→ **SOURCE MATERIAL**:
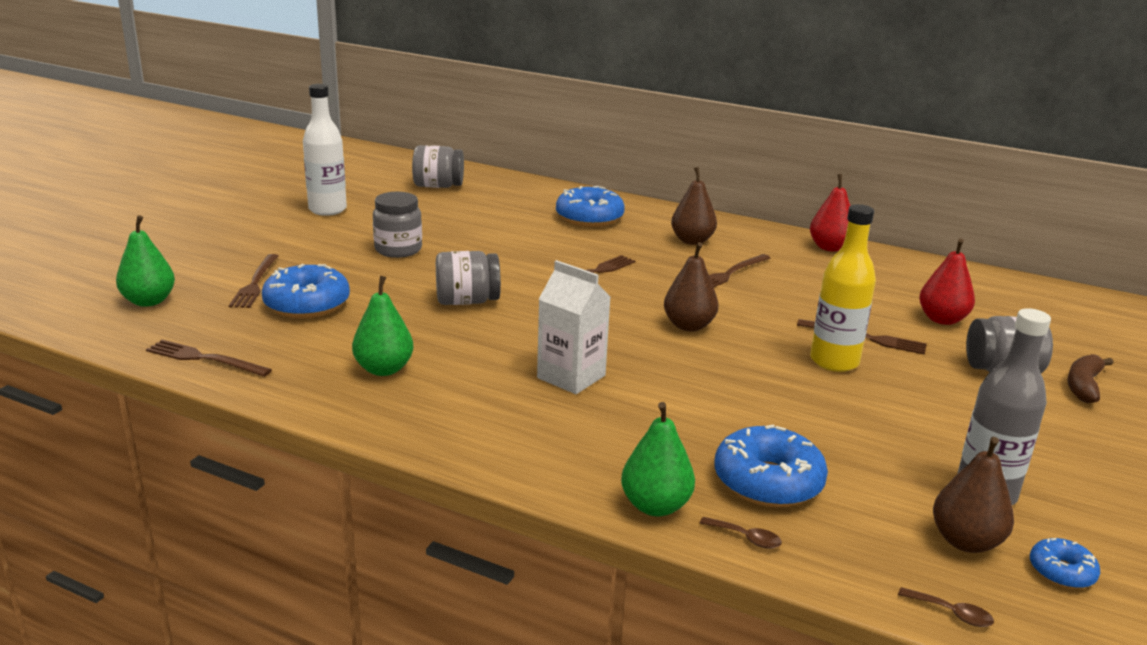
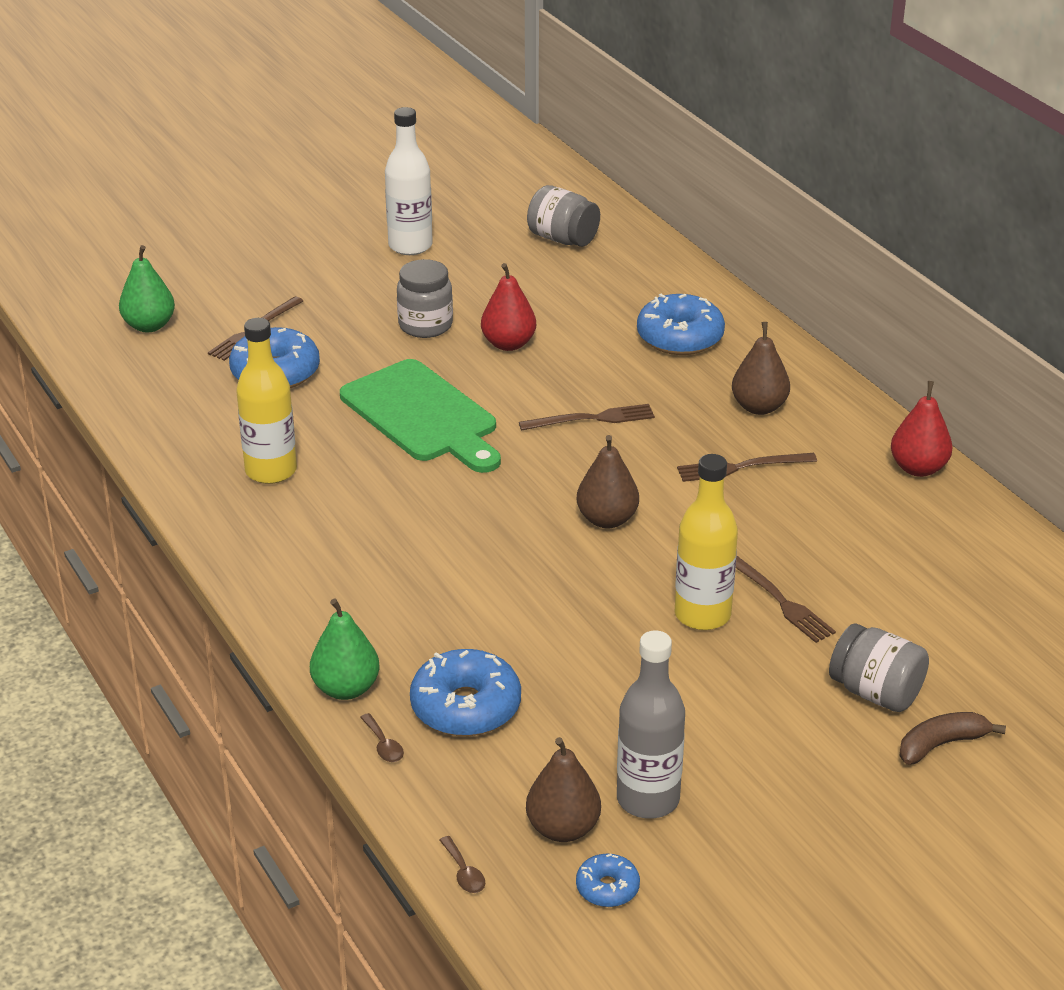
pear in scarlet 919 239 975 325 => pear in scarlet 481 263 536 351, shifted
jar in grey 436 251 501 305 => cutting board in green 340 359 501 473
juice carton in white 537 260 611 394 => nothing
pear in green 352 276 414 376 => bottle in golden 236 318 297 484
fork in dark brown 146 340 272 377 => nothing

→ **PROMPT**: Starting with the line that contains "jar in grey", output every line through the end of the listing above, unchanged.

→ **RESULT FOR THIS TASK**:
jar in grey 436 251 501 305 => cutting board in green 340 359 501 473
juice carton in white 537 260 611 394 => nothing
pear in green 352 276 414 376 => bottle in golden 236 318 297 484
fork in dark brown 146 340 272 377 => nothing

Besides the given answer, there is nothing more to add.